◆ WHAT THE TASK REQUIRES ◆
Among the entries below, one line contains "Someone carried the rosy_over-ear_headphones" and another contains "Someone repainted the rosy_fish". Transcribe those two lines and every line between them, exactly.

(Scene edit records)

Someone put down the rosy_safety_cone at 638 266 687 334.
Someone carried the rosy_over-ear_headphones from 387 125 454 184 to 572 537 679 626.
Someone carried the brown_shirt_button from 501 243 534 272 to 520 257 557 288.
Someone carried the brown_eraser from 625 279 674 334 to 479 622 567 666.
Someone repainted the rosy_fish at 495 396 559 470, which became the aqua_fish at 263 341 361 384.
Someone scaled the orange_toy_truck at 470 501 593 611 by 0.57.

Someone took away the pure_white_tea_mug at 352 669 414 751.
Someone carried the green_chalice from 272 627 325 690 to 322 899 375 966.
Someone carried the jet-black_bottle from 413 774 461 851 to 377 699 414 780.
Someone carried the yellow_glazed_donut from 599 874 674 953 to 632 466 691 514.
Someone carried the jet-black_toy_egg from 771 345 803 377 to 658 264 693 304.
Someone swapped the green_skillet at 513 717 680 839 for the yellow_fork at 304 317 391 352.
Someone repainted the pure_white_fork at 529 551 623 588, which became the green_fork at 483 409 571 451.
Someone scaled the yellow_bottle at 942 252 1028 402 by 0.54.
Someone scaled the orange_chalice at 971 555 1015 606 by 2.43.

◆ RESPONSE AREA ◆
Someone carried the rosy_over-ear_headphones from 387 125 454 184 to 572 537 679 626.
Someone carried the brown_shirt_button from 501 243 534 272 to 520 257 557 288.
Someone carried the brown_eraser from 625 279 674 334 to 479 622 567 666.
Someone repainted the rosy_fish at 495 396 559 470, which became the aqua_fish at 263 341 361 384.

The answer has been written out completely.